Exercise prompt:
The answer is every line of the records that holds the word "added", copied in full.

Data for the task:
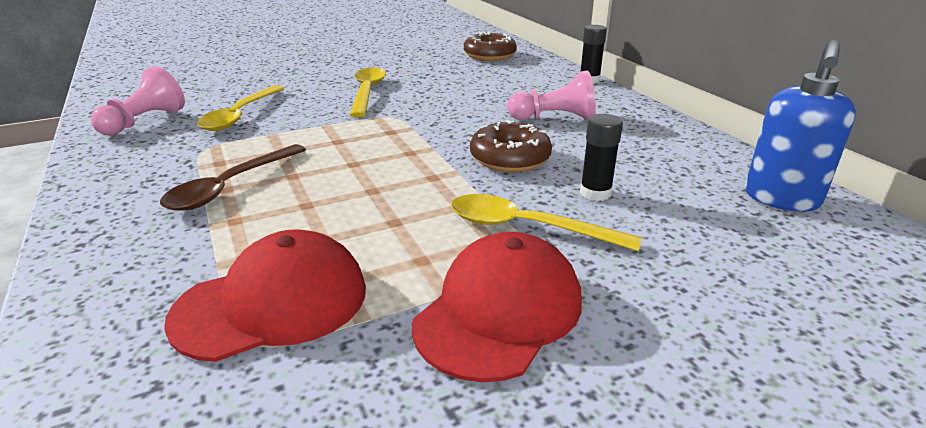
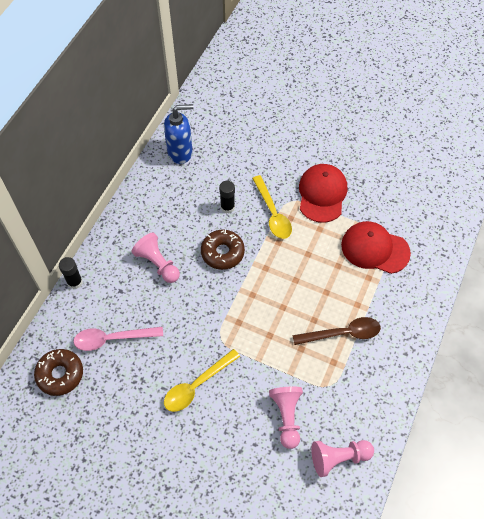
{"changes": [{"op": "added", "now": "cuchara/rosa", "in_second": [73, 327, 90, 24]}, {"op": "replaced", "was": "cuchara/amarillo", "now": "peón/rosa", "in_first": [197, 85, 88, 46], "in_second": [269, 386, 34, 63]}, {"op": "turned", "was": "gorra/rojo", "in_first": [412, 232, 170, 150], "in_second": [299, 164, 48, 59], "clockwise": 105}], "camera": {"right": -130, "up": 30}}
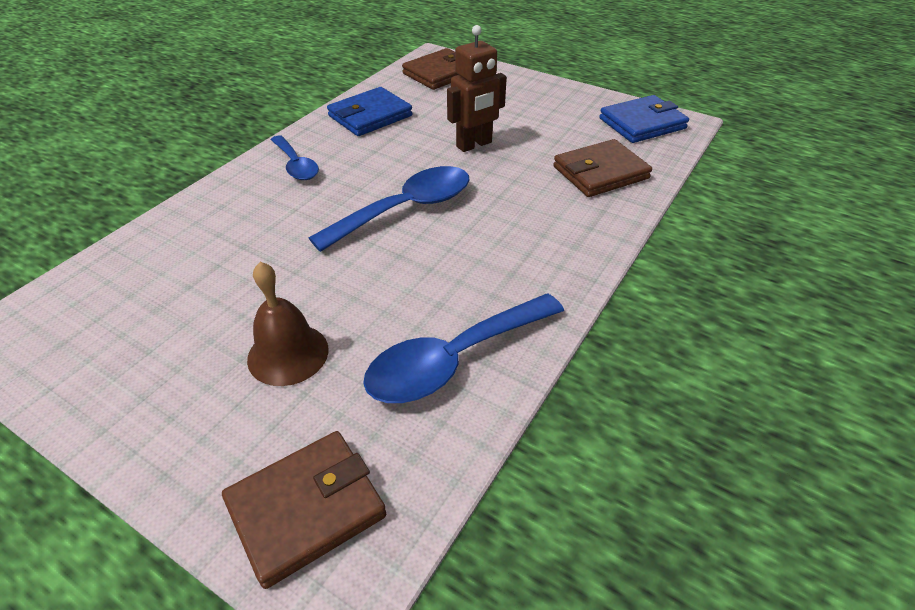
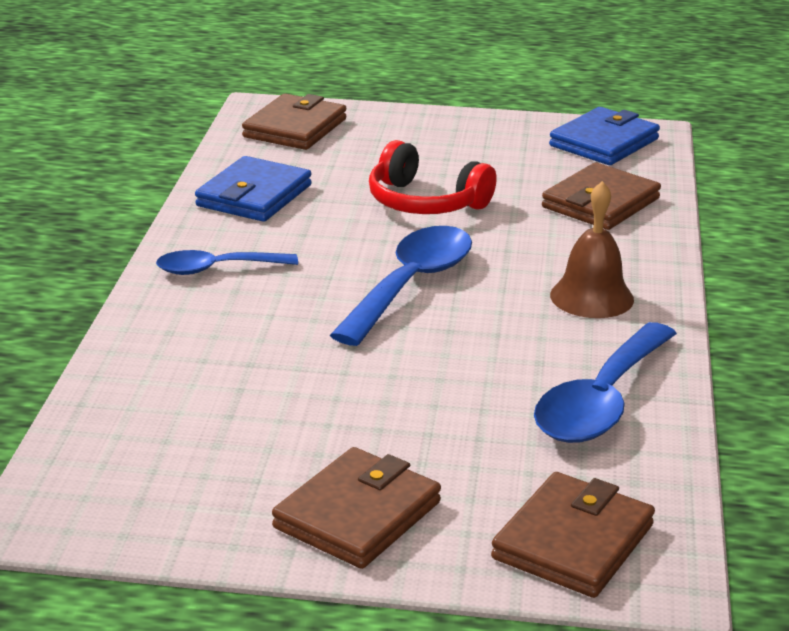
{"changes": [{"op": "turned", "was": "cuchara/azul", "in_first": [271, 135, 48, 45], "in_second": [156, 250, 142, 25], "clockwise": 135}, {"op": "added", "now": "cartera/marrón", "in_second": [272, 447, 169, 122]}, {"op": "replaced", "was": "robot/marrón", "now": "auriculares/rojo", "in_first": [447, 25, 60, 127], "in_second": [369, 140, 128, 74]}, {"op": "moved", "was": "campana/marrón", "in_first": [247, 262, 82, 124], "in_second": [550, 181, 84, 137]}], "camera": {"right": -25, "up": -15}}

* * *

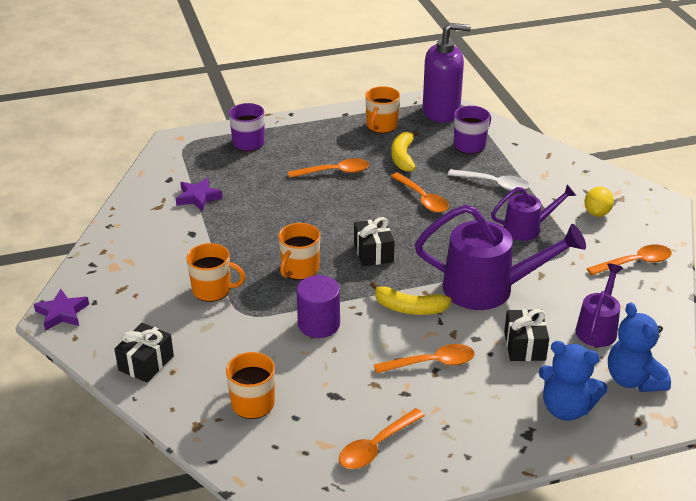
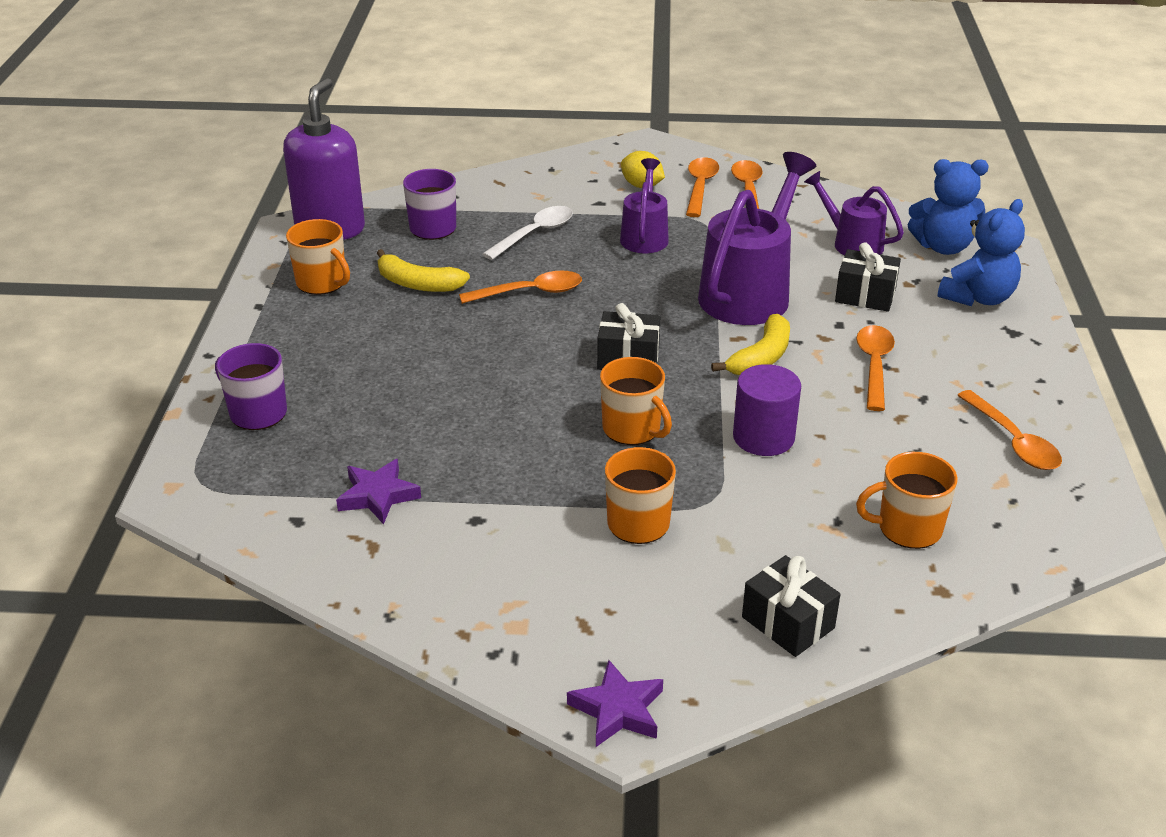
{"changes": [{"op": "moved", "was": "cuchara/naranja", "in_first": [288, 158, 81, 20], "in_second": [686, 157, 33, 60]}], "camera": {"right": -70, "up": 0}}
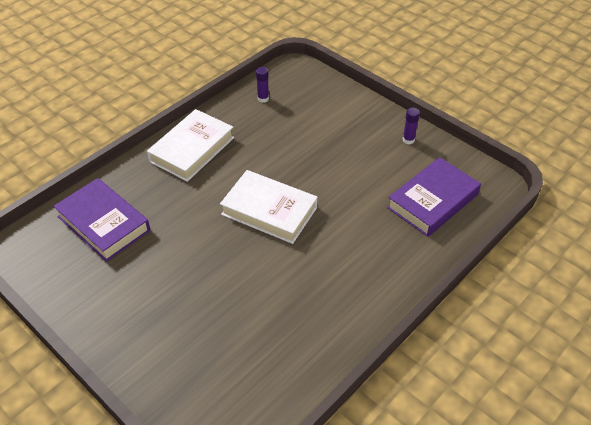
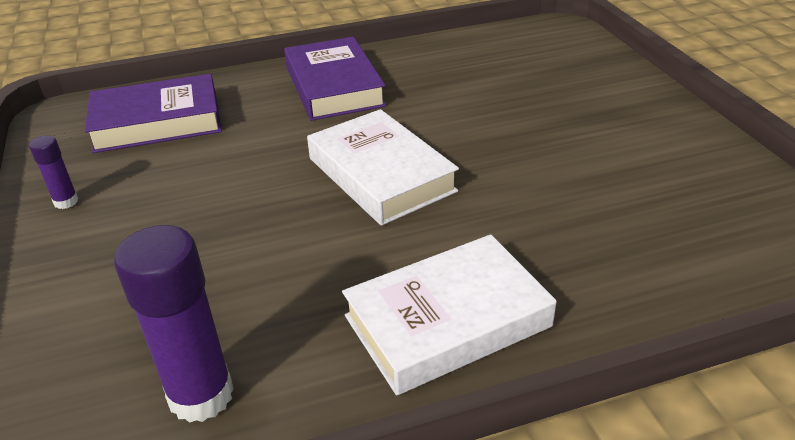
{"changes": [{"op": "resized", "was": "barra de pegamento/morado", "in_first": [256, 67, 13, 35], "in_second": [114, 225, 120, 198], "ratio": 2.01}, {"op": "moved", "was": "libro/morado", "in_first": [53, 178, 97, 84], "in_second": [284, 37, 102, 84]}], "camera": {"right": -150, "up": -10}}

Task result:
{"changes": [{"op": "added", "now": "cuchara/rosa", "in_second": [73, 327, 90, 24]}, {"op": "replaced", "was": "cuchara/amarillo", "now": "peón/rosa", "in_first": [197, 85, 88, 46], "in_second": [269, 386, 34, 63]}, {"op": "turned", "was": "gorra/rojo", "in_first": [412, 232, 170, 150], "in_second": [299, 164, 48, 59], "clockwise": 105}], "camera": {"right": -130, "up": 30}}
{"changes": [{"op": "turned", "was": "cuchara/azul", "in_first": [271, 135, 48, 45], "in_second": [156, 250, 142, 25], "clockwise": 135}, {"op": "added", "now": "cartera/marrón", "in_second": [272, 447, 169, 122]}, {"op": "replaced", "was": "robot/marrón", "now": "auriculares/rojo", "in_first": [447, 25, 60, 127], "in_second": [369, 140, 128, 74]}, {"op": "moved", "was": "campana/marrón", "in_first": [247, 262, 82, 124], "in_second": [550, 181, 84, 137]}], "camera": {"right": -25, "up": -15}}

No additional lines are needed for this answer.